EXTRACTED RECORDS —
····················
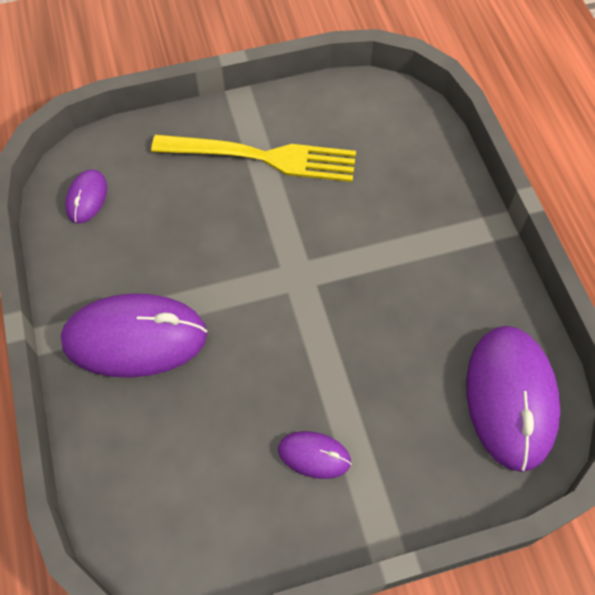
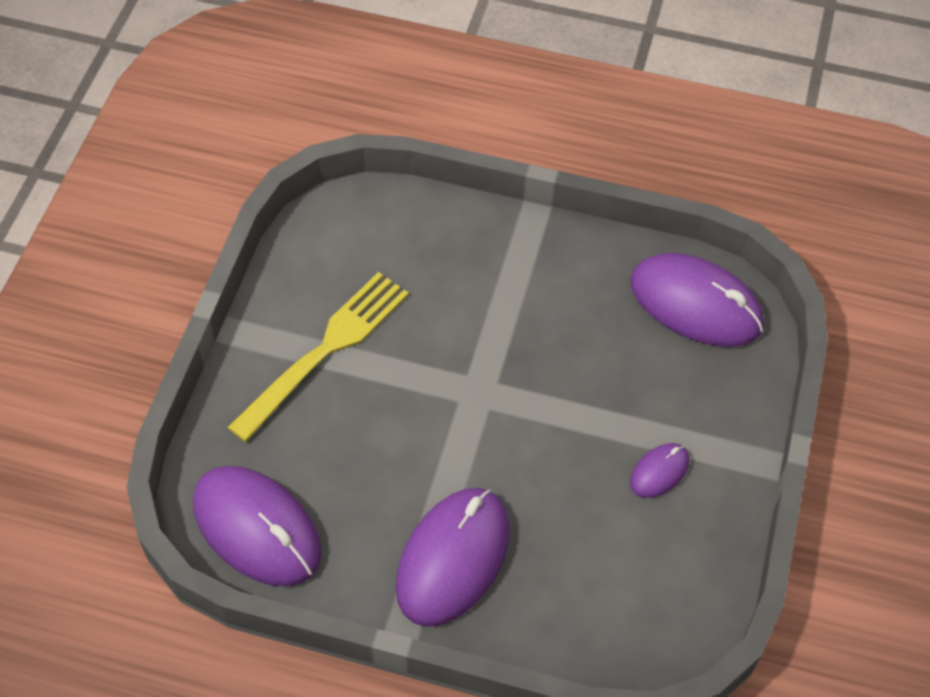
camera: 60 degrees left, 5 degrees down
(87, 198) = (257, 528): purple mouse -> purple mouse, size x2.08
····················
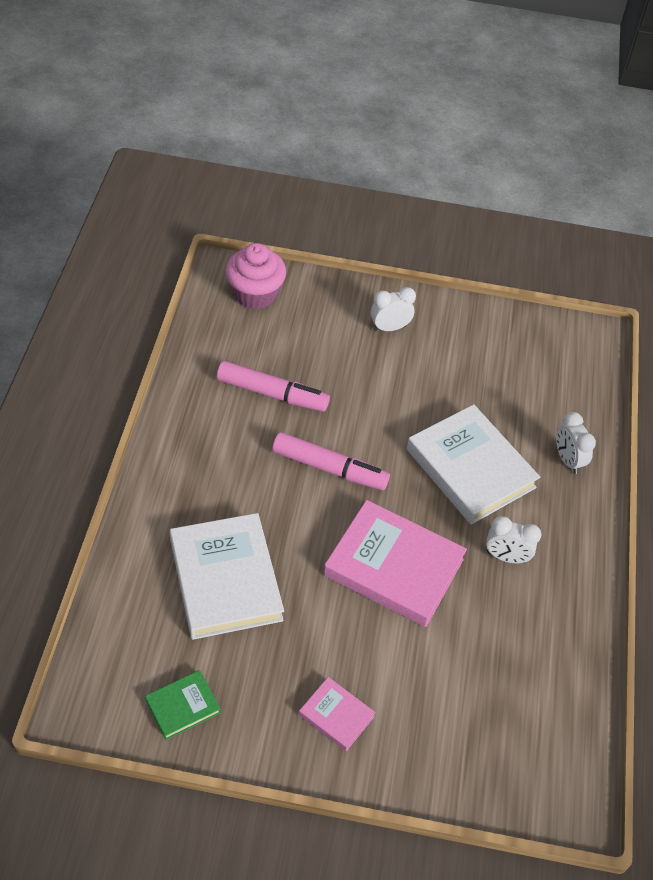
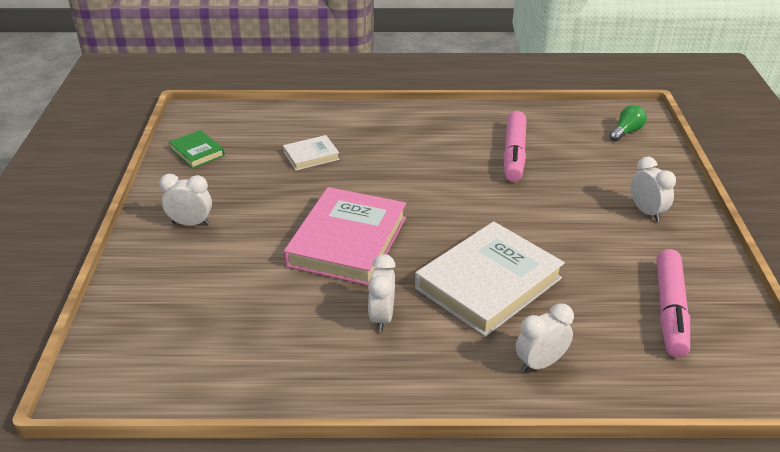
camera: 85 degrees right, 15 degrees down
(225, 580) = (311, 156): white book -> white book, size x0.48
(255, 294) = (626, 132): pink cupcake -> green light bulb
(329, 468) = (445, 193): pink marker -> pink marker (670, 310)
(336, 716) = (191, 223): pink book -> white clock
····················
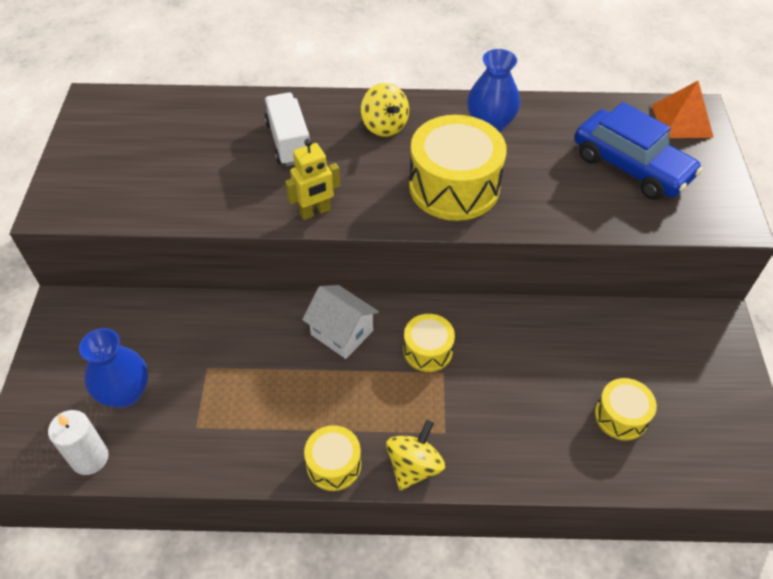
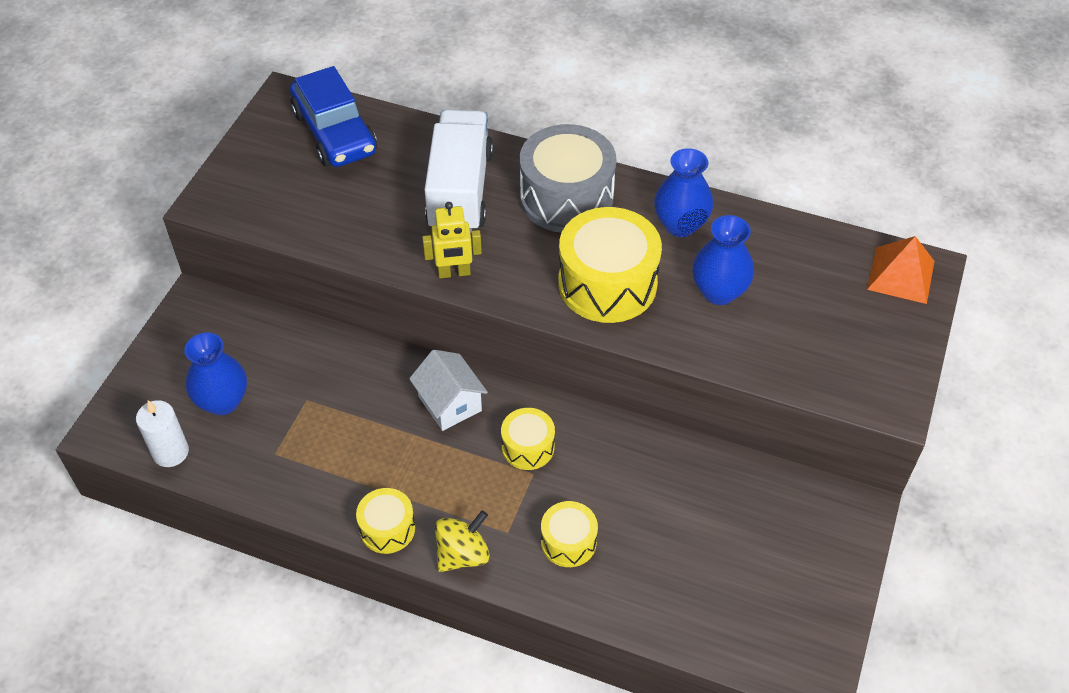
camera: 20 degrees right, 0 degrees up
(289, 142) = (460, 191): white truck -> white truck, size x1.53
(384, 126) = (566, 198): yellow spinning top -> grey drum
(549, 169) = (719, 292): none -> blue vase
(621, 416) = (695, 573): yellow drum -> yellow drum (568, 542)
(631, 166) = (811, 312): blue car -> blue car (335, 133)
····················
Starting at the line that has "camera: 85 degrees right, 15 degrees down" and ending at the line that has "(336, 716) = (191, 223): pink", please write out the lines above exactly, leaving out all others.

ANSWER —
camera: 85 degrees right, 15 degrees down
(225, 580) = (311, 156): white book -> white book, size x0.48
(255, 294) = (626, 132): pink cupcake -> green light bulb
(329, 468) = (445, 193): pink marker -> pink marker (670, 310)
(336, 716) = (191, 223): pink book -> white clock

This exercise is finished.